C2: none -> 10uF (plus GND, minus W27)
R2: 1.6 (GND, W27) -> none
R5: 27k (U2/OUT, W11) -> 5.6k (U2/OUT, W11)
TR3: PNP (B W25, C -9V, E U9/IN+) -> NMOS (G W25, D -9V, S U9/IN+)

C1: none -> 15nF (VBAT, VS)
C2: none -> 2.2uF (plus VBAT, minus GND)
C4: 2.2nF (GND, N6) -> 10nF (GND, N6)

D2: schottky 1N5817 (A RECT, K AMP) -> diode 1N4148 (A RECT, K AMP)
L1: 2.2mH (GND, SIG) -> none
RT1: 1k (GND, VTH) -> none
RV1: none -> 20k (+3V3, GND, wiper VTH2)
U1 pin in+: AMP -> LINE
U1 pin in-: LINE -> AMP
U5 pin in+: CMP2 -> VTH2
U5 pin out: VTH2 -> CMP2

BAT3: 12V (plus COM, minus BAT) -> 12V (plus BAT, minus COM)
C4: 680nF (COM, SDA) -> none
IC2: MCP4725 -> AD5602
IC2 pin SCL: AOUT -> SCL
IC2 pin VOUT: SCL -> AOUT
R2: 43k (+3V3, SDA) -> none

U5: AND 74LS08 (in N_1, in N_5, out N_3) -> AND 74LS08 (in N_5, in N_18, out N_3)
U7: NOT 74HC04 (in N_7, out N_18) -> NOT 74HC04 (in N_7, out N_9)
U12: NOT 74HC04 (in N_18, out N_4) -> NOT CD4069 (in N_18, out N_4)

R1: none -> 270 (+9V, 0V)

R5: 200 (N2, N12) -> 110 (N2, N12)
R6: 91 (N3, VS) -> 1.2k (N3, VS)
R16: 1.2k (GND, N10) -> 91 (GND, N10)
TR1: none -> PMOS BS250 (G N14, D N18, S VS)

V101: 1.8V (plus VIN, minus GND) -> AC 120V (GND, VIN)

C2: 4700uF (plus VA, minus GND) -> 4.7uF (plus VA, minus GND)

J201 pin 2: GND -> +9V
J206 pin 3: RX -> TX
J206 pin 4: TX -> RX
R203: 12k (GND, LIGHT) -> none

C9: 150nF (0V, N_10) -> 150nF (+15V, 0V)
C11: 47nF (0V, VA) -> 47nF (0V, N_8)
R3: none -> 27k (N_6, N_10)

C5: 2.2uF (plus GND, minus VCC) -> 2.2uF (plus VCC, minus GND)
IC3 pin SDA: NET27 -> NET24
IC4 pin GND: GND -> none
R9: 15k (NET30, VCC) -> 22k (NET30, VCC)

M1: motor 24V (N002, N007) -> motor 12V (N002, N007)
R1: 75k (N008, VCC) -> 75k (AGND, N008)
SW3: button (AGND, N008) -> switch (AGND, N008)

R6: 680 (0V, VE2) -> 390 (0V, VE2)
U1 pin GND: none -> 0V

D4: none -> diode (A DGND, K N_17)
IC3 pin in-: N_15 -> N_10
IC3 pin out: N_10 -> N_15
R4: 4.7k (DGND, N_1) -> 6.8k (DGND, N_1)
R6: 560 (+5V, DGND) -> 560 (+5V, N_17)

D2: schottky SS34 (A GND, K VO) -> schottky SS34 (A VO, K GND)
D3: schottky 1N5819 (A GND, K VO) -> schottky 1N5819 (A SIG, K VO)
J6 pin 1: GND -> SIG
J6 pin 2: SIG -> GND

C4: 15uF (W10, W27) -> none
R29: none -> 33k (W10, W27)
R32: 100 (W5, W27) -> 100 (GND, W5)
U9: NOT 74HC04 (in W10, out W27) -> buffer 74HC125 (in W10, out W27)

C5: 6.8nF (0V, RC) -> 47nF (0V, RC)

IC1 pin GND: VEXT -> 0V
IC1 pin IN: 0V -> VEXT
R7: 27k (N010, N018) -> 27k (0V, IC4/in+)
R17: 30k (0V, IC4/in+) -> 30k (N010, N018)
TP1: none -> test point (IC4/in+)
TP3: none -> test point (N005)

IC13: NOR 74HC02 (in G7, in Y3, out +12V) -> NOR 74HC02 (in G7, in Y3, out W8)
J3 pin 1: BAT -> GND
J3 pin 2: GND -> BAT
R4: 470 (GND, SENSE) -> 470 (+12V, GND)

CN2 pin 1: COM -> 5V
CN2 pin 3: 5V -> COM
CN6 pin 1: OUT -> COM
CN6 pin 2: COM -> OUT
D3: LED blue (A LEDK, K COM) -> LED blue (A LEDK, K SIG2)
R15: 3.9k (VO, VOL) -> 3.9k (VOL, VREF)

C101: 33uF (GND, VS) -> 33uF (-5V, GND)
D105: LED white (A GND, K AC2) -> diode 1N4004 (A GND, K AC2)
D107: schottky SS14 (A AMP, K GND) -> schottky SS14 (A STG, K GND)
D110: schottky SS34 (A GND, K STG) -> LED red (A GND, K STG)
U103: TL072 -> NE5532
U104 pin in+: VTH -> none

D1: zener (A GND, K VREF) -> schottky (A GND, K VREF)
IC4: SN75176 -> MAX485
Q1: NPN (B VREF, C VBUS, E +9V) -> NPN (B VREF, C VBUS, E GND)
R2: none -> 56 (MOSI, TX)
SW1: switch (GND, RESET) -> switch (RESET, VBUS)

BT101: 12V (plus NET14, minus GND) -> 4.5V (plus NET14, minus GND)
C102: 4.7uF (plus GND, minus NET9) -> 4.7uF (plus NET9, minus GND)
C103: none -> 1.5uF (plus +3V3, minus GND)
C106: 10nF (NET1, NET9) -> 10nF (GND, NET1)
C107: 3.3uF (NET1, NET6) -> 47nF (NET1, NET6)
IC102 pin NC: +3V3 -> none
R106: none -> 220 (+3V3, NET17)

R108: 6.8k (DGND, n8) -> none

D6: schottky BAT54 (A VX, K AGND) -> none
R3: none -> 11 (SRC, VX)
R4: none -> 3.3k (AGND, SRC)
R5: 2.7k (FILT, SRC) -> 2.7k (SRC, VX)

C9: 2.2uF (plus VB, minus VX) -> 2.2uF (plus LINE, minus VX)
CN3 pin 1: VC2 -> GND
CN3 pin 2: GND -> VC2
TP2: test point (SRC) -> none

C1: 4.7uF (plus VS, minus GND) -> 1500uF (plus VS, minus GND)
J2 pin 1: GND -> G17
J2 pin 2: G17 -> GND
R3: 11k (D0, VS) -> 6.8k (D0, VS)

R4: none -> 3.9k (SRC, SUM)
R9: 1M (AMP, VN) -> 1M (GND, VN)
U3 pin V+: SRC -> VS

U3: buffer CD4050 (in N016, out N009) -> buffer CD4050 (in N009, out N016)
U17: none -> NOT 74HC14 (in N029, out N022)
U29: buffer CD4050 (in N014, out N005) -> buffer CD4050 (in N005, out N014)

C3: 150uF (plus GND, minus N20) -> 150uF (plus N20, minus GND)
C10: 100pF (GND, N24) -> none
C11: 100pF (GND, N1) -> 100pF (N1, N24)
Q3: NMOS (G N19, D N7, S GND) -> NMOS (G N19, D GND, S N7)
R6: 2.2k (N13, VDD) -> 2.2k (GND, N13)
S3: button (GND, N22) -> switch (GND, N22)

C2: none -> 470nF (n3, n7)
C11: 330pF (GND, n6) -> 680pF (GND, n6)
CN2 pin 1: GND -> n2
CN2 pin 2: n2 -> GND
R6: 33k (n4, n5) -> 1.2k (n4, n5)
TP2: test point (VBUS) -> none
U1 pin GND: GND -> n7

══════

Aim of the task: Each entry is to be written out exactly as it was given.

The answer:
C2: none -> 10uF (plus GND, minus W27)
R2: 1.6 (GND, W27) -> none
R5: 27k (U2/OUT, W11) -> 5.6k (U2/OUT, W11)
TR3: PNP (B W25, C -9V, E U9/IN+) -> NMOS (G W25, D -9V, S U9/IN+)

C1: none -> 15nF (VBAT, VS)
C2: none -> 2.2uF (plus VBAT, minus GND)
C4: 2.2nF (GND, N6) -> 10nF (GND, N6)

D2: schottky 1N5817 (A RECT, K AMP) -> diode 1N4148 (A RECT, K AMP)
L1: 2.2mH (GND, SIG) -> none
RT1: 1k (GND, VTH) -> none
RV1: none -> 20k (+3V3, GND, wiper VTH2)
U1 pin in+: AMP -> LINE
U1 pin in-: LINE -> AMP
U5 pin in+: CMP2 -> VTH2
U5 pin out: VTH2 -> CMP2

BAT3: 12V (plus COM, minus BAT) -> 12V (plus BAT, minus COM)
C4: 680nF (COM, SDA) -> none
IC2: MCP4725 -> AD5602
IC2 pin SCL: AOUT -> SCL
IC2 pin VOUT: SCL -> AOUT
R2: 43k (+3V3, SDA) -> none

U5: AND 74LS08 (in N_1, in N_5, out N_3) -> AND 74LS08 (in N_5, in N_18, out N_3)
U7: NOT 74HC04 (in N_7, out N_18) -> NOT 74HC04 (in N_7, out N_9)
U12: NOT 74HC04 (in N_18, out N_4) -> NOT CD4069 (in N_18, out N_4)

R1: none -> 270 (+9V, 0V)

R5: 200 (N2, N12) -> 110 (N2, N12)
R6: 91 (N3, VS) -> 1.2k (N3, VS)
R16: 1.2k (GND, N10) -> 91 (GND, N10)
TR1: none -> PMOS BS250 (G N14, D N18, S VS)

V101: 1.8V (plus VIN, minus GND) -> AC 120V (GND, VIN)

C2: 4700uF (plus VA, minus GND) -> 4.7uF (plus VA, minus GND)

J201 pin 2: GND -> +9V
J206 pin 3: RX -> TX
J206 pin 4: TX -> RX
R203: 12k (GND, LIGHT) -> none

C9: 150nF (0V, N_10) -> 150nF (+15V, 0V)
C11: 47nF (0V, VA) -> 47nF (0V, N_8)
R3: none -> 27k (N_6, N_10)

C5: 2.2uF (plus GND, minus VCC) -> 2.2uF (plus VCC, minus GND)
IC3 pin SDA: NET27 -> NET24
IC4 pin GND: GND -> none
R9: 15k (NET30, VCC) -> 22k (NET30, VCC)

M1: motor 24V (N002, N007) -> motor 12V (N002, N007)
R1: 75k (N008, VCC) -> 75k (AGND, N008)
SW3: button (AGND, N008) -> switch (AGND, N008)

R6: 680 (0V, VE2) -> 390 (0V, VE2)
U1 pin GND: none -> 0V

D4: none -> diode (A DGND, K N_17)
IC3 pin in-: N_15 -> N_10
IC3 pin out: N_10 -> N_15
R4: 4.7k (DGND, N_1) -> 6.8k (DGND, N_1)
R6: 560 (+5V, DGND) -> 560 (+5V, N_17)

D2: schottky SS34 (A GND, K VO) -> schottky SS34 (A VO, K GND)
D3: schottky 1N5819 (A GND, K VO) -> schottky 1N5819 (A SIG, K VO)
J6 pin 1: GND -> SIG
J6 pin 2: SIG -> GND

C4: 15uF (W10, W27) -> none
R29: none -> 33k (W10, W27)
R32: 100 (W5, W27) -> 100 (GND, W5)
U9: NOT 74HC04 (in W10, out W27) -> buffer 74HC125 (in W10, out W27)

C5: 6.8nF (0V, RC) -> 47nF (0V, RC)

IC1 pin GND: VEXT -> 0V
IC1 pin IN: 0V -> VEXT
R7: 27k (N010, N018) -> 27k (0V, IC4/in+)
R17: 30k (0V, IC4/in+) -> 30k (N010, N018)
TP1: none -> test point (IC4/in+)
TP3: none -> test point (N005)

IC13: NOR 74HC02 (in G7, in Y3, out +12V) -> NOR 74HC02 (in G7, in Y3, out W8)
J3 pin 1: BAT -> GND
J3 pin 2: GND -> BAT
R4: 470 (GND, SENSE) -> 470 (+12V, GND)

CN2 pin 1: COM -> 5V
CN2 pin 3: 5V -> COM
CN6 pin 1: OUT -> COM
CN6 pin 2: COM -> OUT
D3: LED blue (A LEDK, K COM) -> LED blue (A LEDK, K SIG2)
R15: 3.9k (VO, VOL) -> 3.9k (VOL, VREF)

C101: 33uF (GND, VS) -> 33uF (-5V, GND)
D105: LED white (A GND, K AC2) -> diode 1N4004 (A GND, K AC2)
D107: schottky SS14 (A AMP, K GND) -> schottky SS14 (A STG, K GND)
D110: schottky SS34 (A GND, K STG) -> LED red (A GND, K STG)
U103: TL072 -> NE5532
U104 pin in+: VTH -> none

D1: zener (A GND, K VREF) -> schottky (A GND, K VREF)
IC4: SN75176 -> MAX485
Q1: NPN (B VREF, C VBUS, E +9V) -> NPN (B VREF, C VBUS, E GND)
R2: none -> 56 (MOSI, TX)
SW1: switch (GND, RESET) -> switch (RESET, VBUS)

BT101: 12V (plus NET14, minus GND) -> 4.5V (plus NET14, minus GND)
C102: 4.7uF (plus GND, minus NET9) -> 4.7uF (plus NET9, minus GND)
C103: none -> 1.5uF (plus +3V3, minus GND)
C106: 10nF (NET1, NET9) -> 10nF (GND, NET1)
C107: 3.3uF (NET1, NET6) -> 47nF (NET1, NET6)
IC102 pin NC: +3V3 -> none
R106: none -> 220 (+3V3, NET17)

R108: 6.8k (DGND, n8) -> none

D6: schottky BAT54 (A VX, K AGND) -> none
R3: none -> 11 (SRC, VX)
R4: none -> 3.3k (AGND, SRC)
R5: 2.7k (FILT, SRC) -> 2.7k (SRC, VX)

C9: 2.2uF (plus VB, minus VX) -> 2.2uF (plus LINE, minus VX)
CN3 pin 1: VC2 -> GND
CN3 pin 2: GND -> VC2
TP2: test point (SRC) -> none

C1: 4.7uF (plus VS, minus GND) -> 1500uF (plus VS, minus GND)
J2 pin 1: GND -> G17
J2 pin 2: G17 -> GND
R3: 11k (D0, VS) -> 6.8k (D0, VS)

R4: none -> 3.9k (SRC, SUM)
R9: 1M (AMP, VN) -> 1M (GND, VN)
U3 pin V+: SRC -> VS

U3: buffer CD4050 (in N016, out N009) -> buffer CD4050 (in N009, out N016)
U17: none -> NOT 74HC14 (in N029, out N022)
U29: buffer CD4050 (in N014, out N005) -> buffer CD4050 (in N005, out N014)

C3: 150uF (plus GND, minus N20) -> 150uF (plus N20, minus GND)
C10: 100pF (GND, N24) -> none
C11: 100pF (GND, N1) -> 100pF (N1, N24)
Q3: NMOS (G N19, D N7, S GND) -> NMOS (G N19, D GND, S N7)
R6: 2.2k (N13, VDD) -> 2.2k (GND, N13)
S3: button (GND, N22) -> switch (GND, N22)

C2: none -> 470nF (n3, n7)
C11: 330pF (GND, n6) -> 680pF (GND, n6)
CN2 pin 1: GND -> n2
CN2 pin 2: n2 -> GND
R6: 33k (n4, n5) -> 1.2k (n4, n5)
TP2: test point (VBUS) -> none
U1 pin GND: GND -> n7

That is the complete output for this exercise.